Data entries
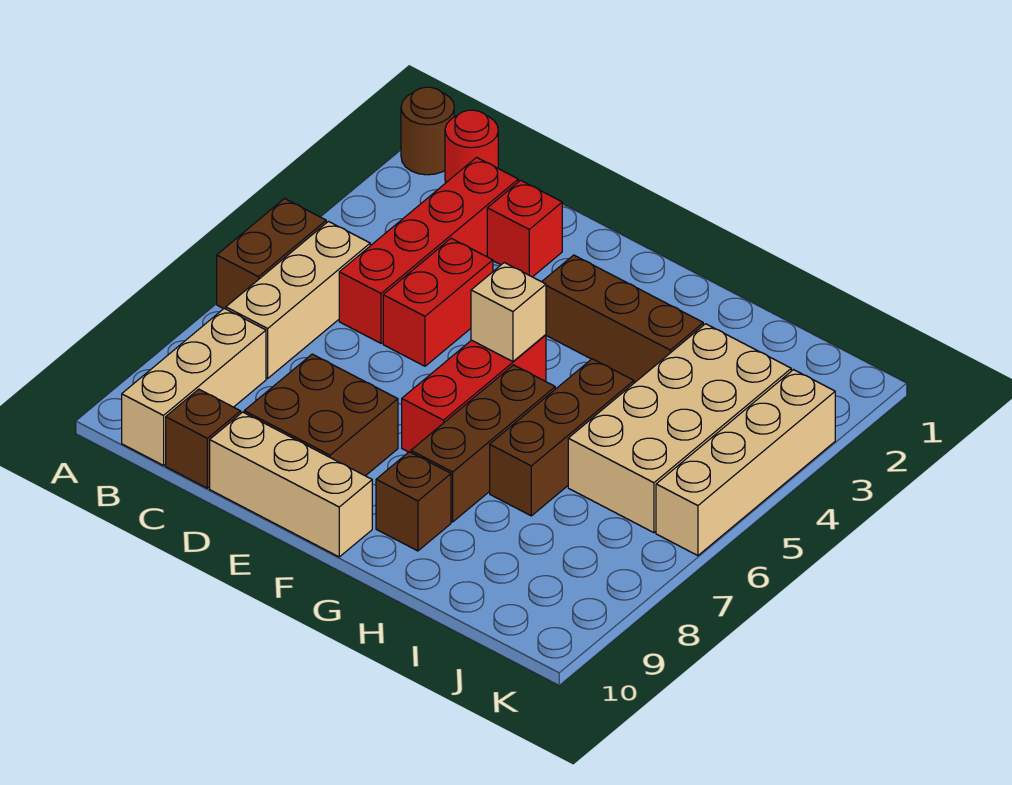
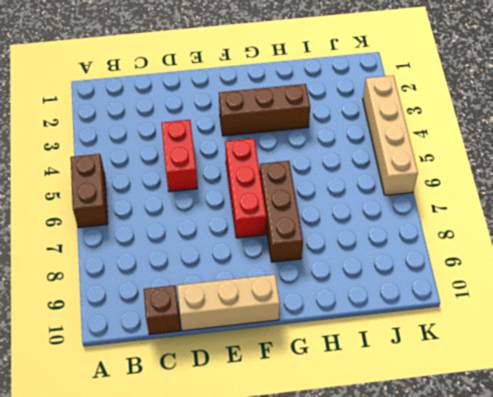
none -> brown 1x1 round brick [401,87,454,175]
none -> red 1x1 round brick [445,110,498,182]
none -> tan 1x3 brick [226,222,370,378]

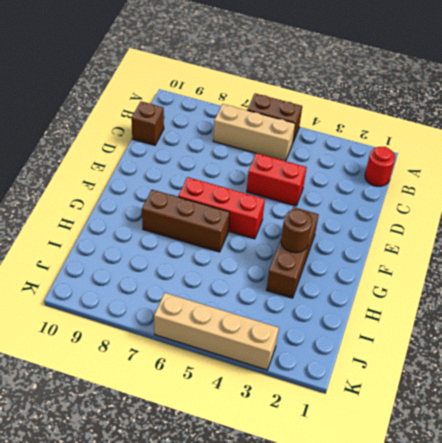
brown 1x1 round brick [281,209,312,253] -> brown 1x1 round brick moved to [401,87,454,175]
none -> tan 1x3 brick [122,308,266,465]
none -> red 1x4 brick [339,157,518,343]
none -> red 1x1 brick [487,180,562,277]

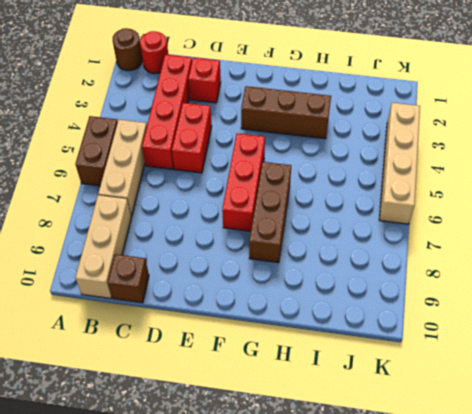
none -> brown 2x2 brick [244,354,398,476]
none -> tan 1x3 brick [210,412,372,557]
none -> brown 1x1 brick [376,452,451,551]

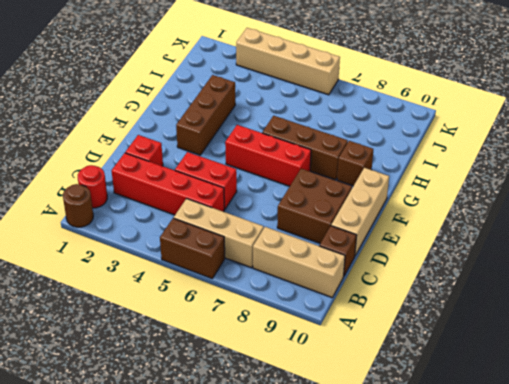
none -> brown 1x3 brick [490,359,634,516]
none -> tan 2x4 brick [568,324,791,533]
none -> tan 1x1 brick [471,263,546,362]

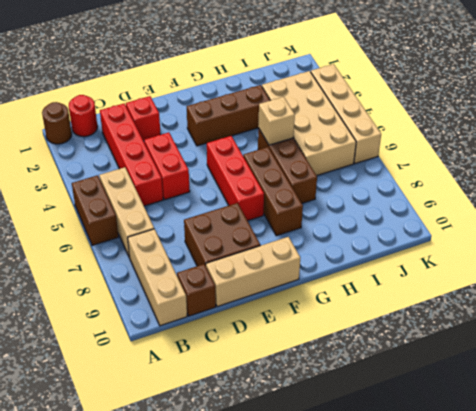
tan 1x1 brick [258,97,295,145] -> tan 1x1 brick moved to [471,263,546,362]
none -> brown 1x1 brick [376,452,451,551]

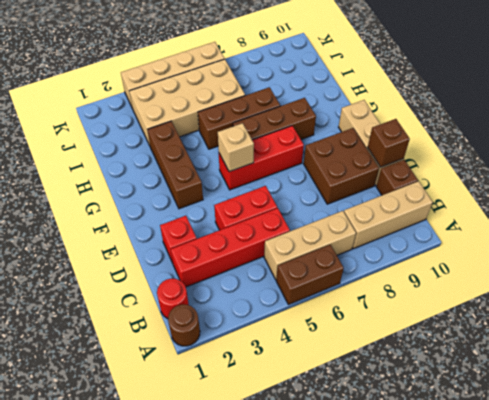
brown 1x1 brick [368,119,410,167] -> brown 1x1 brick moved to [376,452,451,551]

...

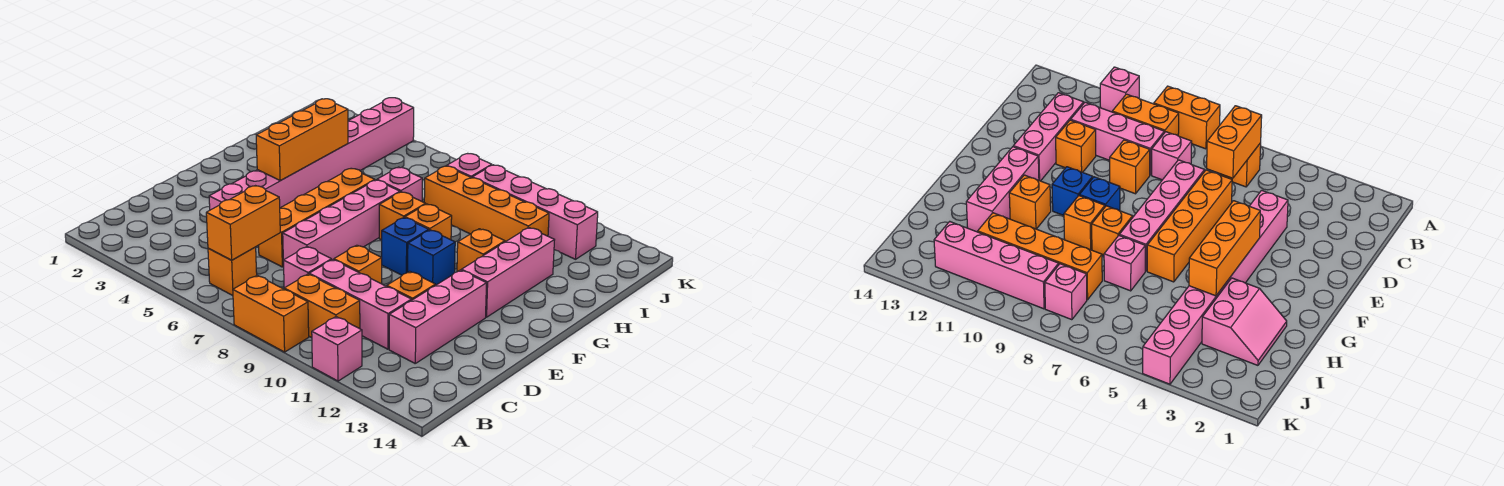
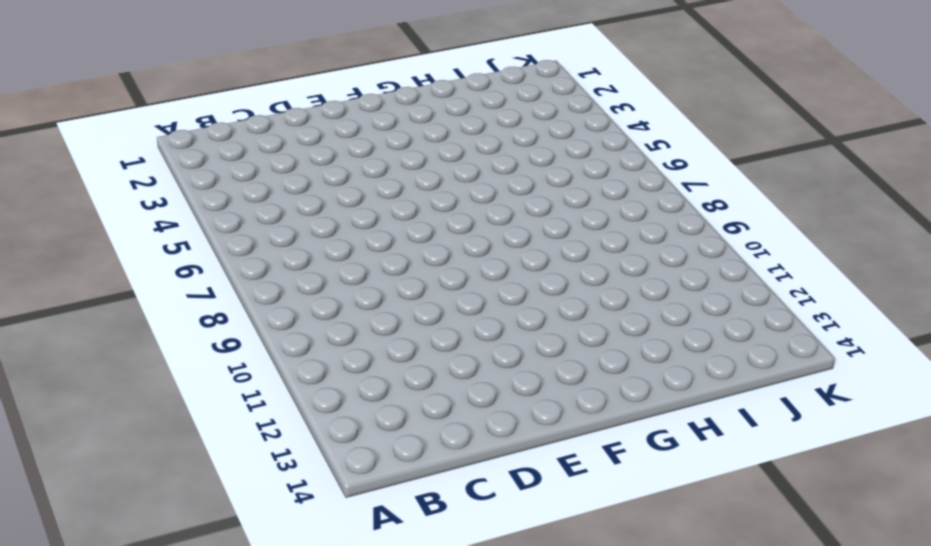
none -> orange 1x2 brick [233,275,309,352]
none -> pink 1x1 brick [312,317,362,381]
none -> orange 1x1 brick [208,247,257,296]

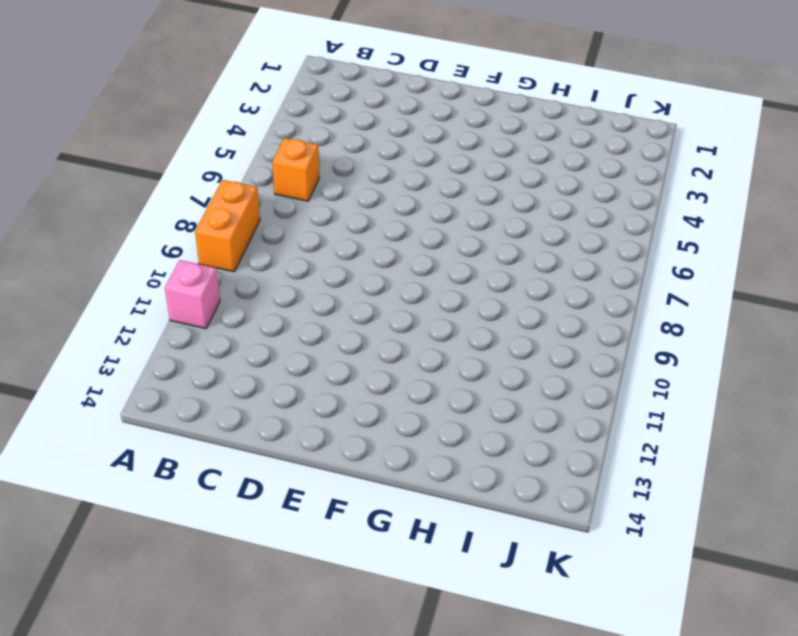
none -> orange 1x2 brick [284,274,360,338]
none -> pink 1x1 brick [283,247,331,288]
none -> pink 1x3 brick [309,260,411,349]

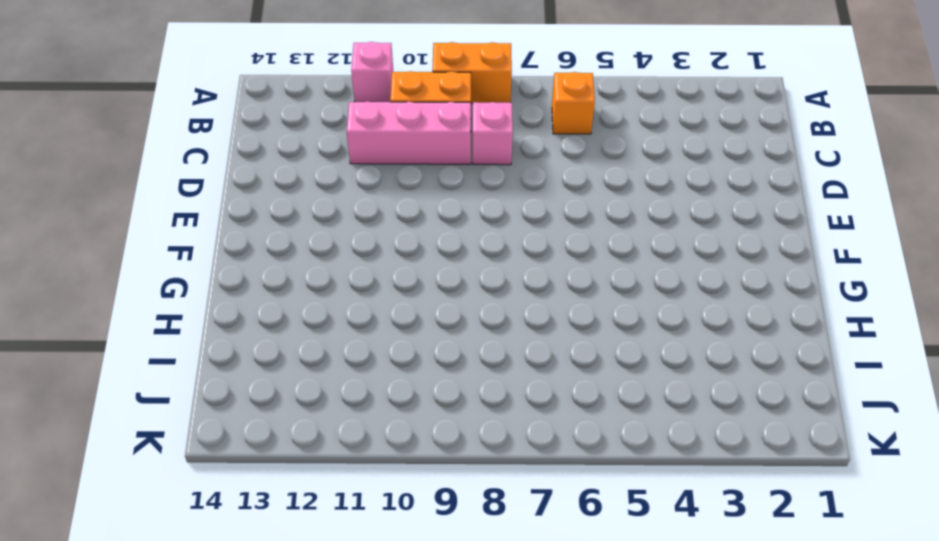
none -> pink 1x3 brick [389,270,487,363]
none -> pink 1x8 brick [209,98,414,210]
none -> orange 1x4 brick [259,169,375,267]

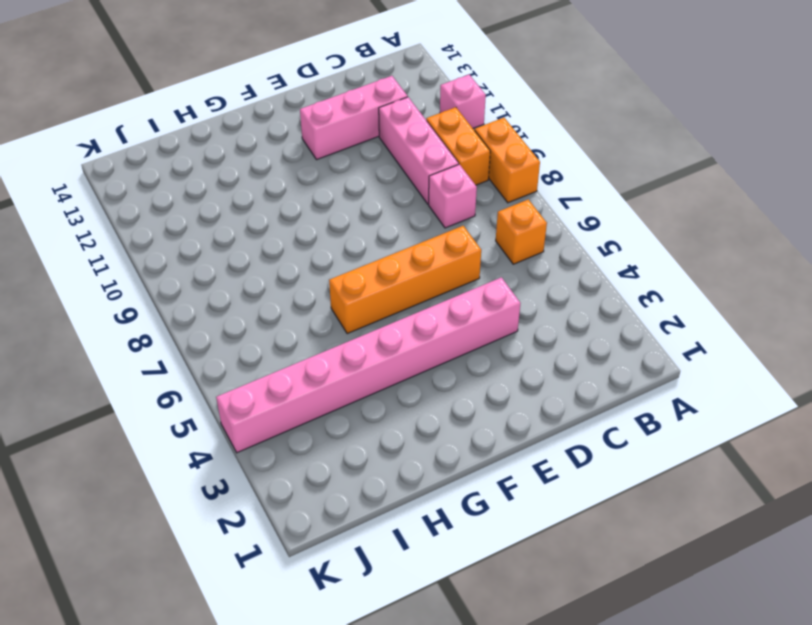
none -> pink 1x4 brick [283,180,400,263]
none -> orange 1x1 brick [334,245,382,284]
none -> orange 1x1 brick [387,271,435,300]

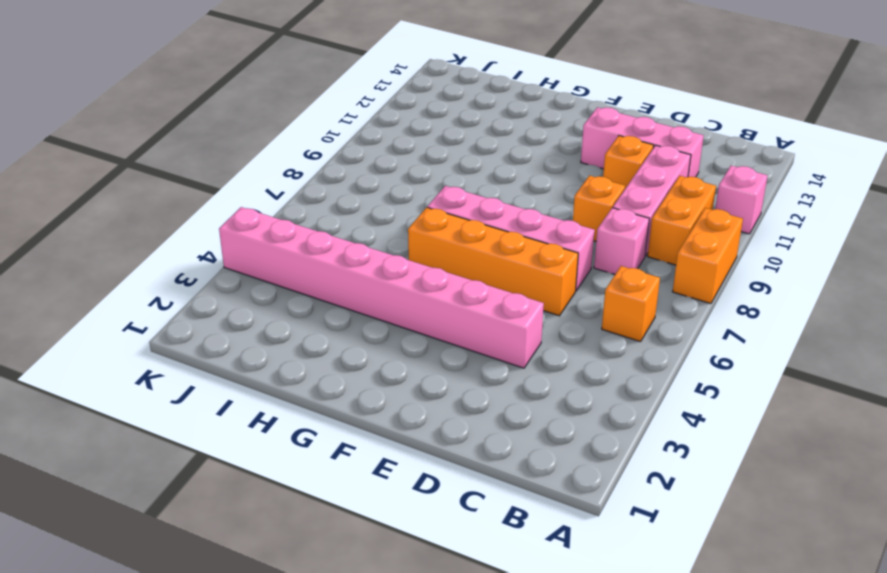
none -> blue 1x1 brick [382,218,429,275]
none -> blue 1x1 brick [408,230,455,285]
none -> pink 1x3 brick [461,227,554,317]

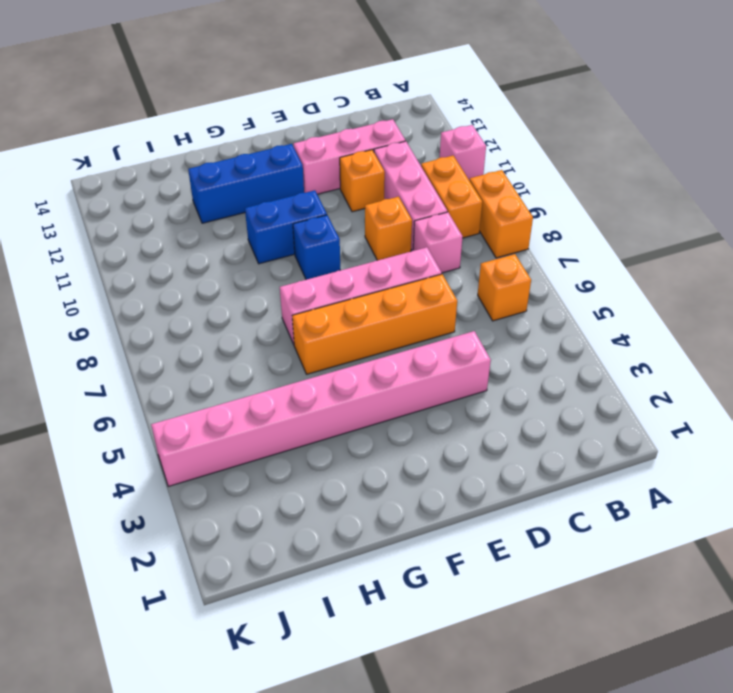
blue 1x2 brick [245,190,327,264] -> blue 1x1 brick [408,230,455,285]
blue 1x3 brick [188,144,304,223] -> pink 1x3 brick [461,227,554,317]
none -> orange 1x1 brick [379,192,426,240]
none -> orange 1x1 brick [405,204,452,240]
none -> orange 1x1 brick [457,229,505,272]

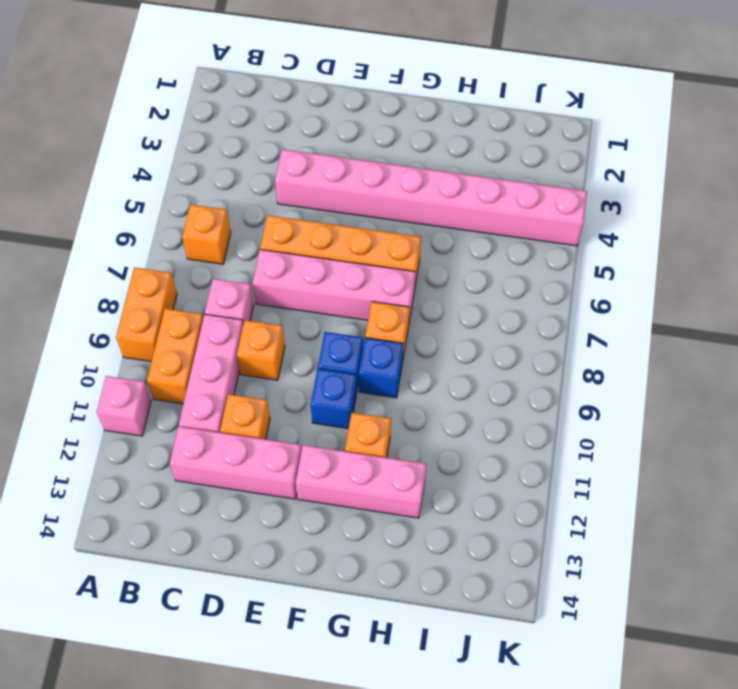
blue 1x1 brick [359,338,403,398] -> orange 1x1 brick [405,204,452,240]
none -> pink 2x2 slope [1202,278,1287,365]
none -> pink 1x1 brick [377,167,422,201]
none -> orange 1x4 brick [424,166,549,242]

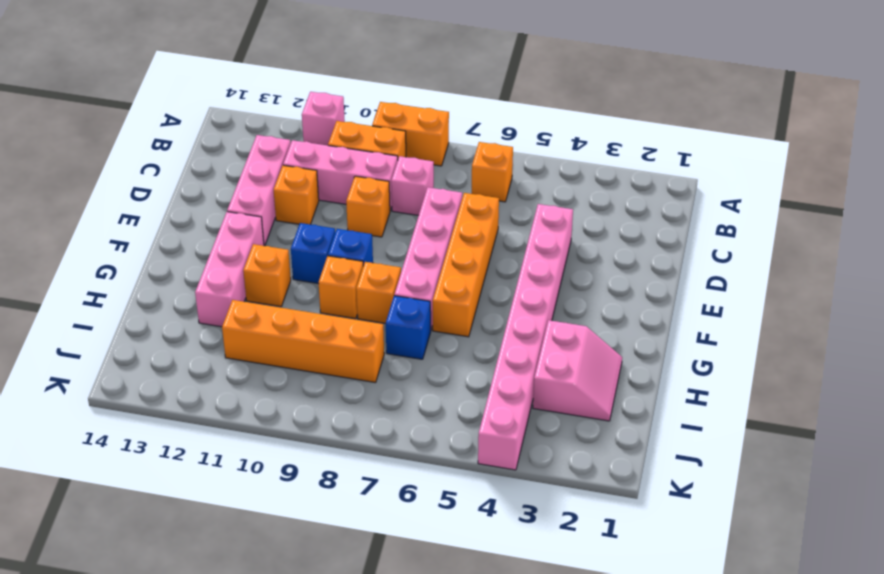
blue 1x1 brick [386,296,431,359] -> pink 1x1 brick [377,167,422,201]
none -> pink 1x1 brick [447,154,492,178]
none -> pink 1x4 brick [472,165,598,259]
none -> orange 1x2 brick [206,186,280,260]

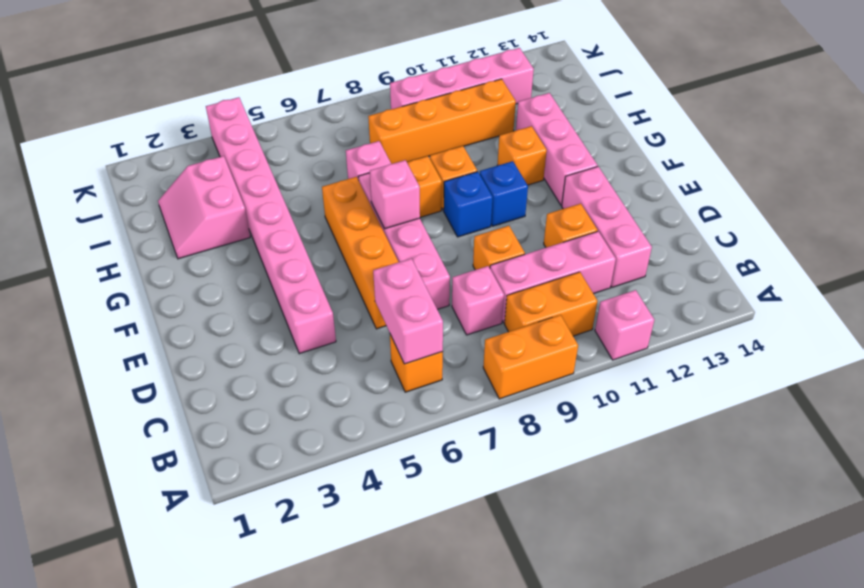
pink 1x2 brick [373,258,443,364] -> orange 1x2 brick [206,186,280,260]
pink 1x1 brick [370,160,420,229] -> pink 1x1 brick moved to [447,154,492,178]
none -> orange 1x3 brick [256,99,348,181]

§ About this task: Return every line from the entries above that contains the word "brown".

§ Exercise result:
none -> brown 1x1 round brick [401,87,454,175]
brown 1x1 round brick [281,209,312,253] -> brown 1x1 round brick moved to [401,87,454,175]
none -> brown 2x2 brick [244,354,398,476]
none -> brown 1x1 brick [376,452,451,551]
none -> brown 1x3 brick [490,359,634,516]
none -> brown 1x1 brick [376,452,451,551]
brown 1x1 brick [368,119,410,167] -> brown 1x1 brick moved to [376,452,451,551]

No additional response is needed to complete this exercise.